## [Work order]
The records below must be transcribed exactly.

[Before-and-after object lists]
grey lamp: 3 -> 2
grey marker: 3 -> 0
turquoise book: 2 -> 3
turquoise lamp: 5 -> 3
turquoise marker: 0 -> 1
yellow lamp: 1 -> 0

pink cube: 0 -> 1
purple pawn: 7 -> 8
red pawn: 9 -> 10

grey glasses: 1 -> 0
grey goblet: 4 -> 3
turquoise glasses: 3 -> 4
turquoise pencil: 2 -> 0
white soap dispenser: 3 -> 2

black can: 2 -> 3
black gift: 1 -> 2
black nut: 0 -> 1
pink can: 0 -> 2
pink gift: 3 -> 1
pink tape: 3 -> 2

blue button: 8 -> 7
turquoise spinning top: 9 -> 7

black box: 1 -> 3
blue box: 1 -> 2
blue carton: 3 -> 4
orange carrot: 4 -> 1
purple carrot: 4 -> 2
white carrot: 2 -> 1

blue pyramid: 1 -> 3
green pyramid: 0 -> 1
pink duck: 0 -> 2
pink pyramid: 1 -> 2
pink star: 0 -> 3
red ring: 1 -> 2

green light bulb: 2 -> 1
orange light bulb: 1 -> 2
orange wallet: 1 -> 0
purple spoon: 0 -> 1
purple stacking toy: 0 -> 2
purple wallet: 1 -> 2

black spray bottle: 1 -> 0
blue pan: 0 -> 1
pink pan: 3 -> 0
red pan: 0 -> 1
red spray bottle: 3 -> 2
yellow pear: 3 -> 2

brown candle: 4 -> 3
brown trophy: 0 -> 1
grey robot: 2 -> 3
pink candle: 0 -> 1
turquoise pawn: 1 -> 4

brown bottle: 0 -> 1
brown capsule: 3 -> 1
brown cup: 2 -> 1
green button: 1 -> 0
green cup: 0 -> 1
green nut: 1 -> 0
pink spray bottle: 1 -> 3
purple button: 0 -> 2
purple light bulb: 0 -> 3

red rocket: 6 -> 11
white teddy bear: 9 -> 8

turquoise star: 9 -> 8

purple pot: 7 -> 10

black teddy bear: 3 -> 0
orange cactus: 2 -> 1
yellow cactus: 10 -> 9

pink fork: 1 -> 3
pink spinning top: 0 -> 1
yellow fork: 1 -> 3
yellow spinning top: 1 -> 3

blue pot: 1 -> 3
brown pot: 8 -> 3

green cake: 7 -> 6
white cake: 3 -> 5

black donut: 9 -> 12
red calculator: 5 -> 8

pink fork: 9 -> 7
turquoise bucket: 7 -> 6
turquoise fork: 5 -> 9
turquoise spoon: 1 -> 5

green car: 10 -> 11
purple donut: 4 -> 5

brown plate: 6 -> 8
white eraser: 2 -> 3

## [Solution to this task]
grey lamp: 3 -> 2
grey marker: 3 -> 0
turquoise book: 2 -> 3
turquoise lamp: 5 -> 3
turquoise marker: 0 -> 1
yellow lamp: 1 -> 0

pink cube: 0 -> 1
purple pawn: 7 -> 8
red pawn: 9 -> 10

grey glasses: 1 -> 0
grey goblet: 4 -> 3
turquoise glasses: 3 -> 4
turquoise pencil: 2 -> 0
white soap dispenser: 3 -> 2

black can: 2 -> 3
black gift: 1 -> 2
black nut: 0 -> 1
pink can: 0 -> 2
pink gift: 3 -> 1
pink tape: 3 -> 2

blue button: 8 -> 7
turquoise spinning top: 9 -> 7

black box: 1 -> 3
blue box: 1 -> 2
blue carton: 3 -> 4
orange carrot: 4 -> 1
purple carrot: 4 -> 2
white carrot: 2 -> 1

blue pyramid: 1 -> 3
green pyramid: 0 -> 1
pink duck: 0 -> 2
pink pyramid: 1 -> 2
pink star: 0 -> 3
red ring: 1 -> 2

green light bulb: 2 -> 1
orange light bulb: 1 -> 2
orange wallet: 1 -> 0
purple spoon: 0 -> 1
purple stacking toy: 0 -> 2
purple wallet: 1 -> 2

black spray bottle: 1 -> 0
blue pan: 0 -> 1
pink pan: 3 -> 0
red pan: 0 -> 1
red spray bottle: 3 -> 2
yellow pear: 3 -> 2

brown candle: 4 -> 3
brown trophy: 0 -> 1
grey robot: 2 -> 3
pink candle: 0 -> 1
turquoise pawn: 1 -> 4

brown bottle: 0 -> 1
brown capsule: 3 -> 1
brown cup: 2 -> 1
green button: 1 -> 0
green cup: 0 -> 1
green nut: 1 -> 0
pink spray bottle: 1 -> 3
purple button: 0 -> 2
purple light bulb: 0 -> 3

red rocket: 6 -> 11
white teddy bear: 9 -> 8

turquoise star: 9 -> 8

purple pot: 7 -> 10

black teddy bear: 3 -> 0
orange cactus: 2 -> 1
yellow cactus: 10 -> 9

pink fork: 1 -> 3
pink spinning top: 0 -> 1
yellow fork: 1 -> 3
yellow spinning top: 1 -> 3

blue pot: 1 -> 3
brown pot: 8 -> 3

green cake: 7 -> 6
white cake: 3 -> 5

black donut: 9 -> 12
red calculator: 5 -> 8

pink fork: 9 -> 7
turquoise bucket: 7 -> 6
turquoise fork: 5 -> 9
turquoise spoon: 1 -> 5

green car: 10 -> 11
purple donut: 4 -> 5

brown plate: 6 -> 8
white eraser: 2 -> 3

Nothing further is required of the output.